THE INPUT ->
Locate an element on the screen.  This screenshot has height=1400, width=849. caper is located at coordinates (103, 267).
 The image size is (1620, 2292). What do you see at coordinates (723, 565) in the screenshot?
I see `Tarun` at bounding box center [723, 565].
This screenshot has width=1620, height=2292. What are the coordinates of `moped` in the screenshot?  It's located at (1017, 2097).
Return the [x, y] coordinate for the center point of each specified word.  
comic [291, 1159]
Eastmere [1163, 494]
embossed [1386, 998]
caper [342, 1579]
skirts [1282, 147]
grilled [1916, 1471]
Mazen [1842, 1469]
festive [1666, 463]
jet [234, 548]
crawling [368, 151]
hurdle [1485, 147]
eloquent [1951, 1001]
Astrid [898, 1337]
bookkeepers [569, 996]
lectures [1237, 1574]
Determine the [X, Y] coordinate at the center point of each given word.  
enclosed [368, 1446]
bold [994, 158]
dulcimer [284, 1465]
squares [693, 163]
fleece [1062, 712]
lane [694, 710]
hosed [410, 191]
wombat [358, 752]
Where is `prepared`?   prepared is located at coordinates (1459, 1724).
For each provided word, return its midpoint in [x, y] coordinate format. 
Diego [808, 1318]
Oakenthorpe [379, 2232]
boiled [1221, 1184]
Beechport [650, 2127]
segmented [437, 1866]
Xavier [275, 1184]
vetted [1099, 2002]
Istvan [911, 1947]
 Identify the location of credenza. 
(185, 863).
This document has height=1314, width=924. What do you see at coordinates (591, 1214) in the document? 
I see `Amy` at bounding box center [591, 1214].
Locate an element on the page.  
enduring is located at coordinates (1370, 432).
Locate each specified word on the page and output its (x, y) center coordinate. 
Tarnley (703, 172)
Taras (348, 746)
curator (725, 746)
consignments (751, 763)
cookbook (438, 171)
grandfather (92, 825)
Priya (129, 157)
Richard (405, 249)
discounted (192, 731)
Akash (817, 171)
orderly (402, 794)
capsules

EXERCISE INSTRUCTIONS ->
Add 39 to every coordinate number in the answers, and write out again only the lines of the records starting at the one with "lectures [1237, 1574]" and ending at the one with "wombat [358, 752]", requests included.

TASK ANSWER ->
lectures [1276, 1613]
Determine the [X, Y] coordinate at the center point of each given word.  
enclosed [407, 1485]
bold [1033, 197]
dulcimer [323, 1504]
squares [732, 202]
fleece [1101, 751]
lane [733, 749]
hosed [449, 230]
wombat [397, 791]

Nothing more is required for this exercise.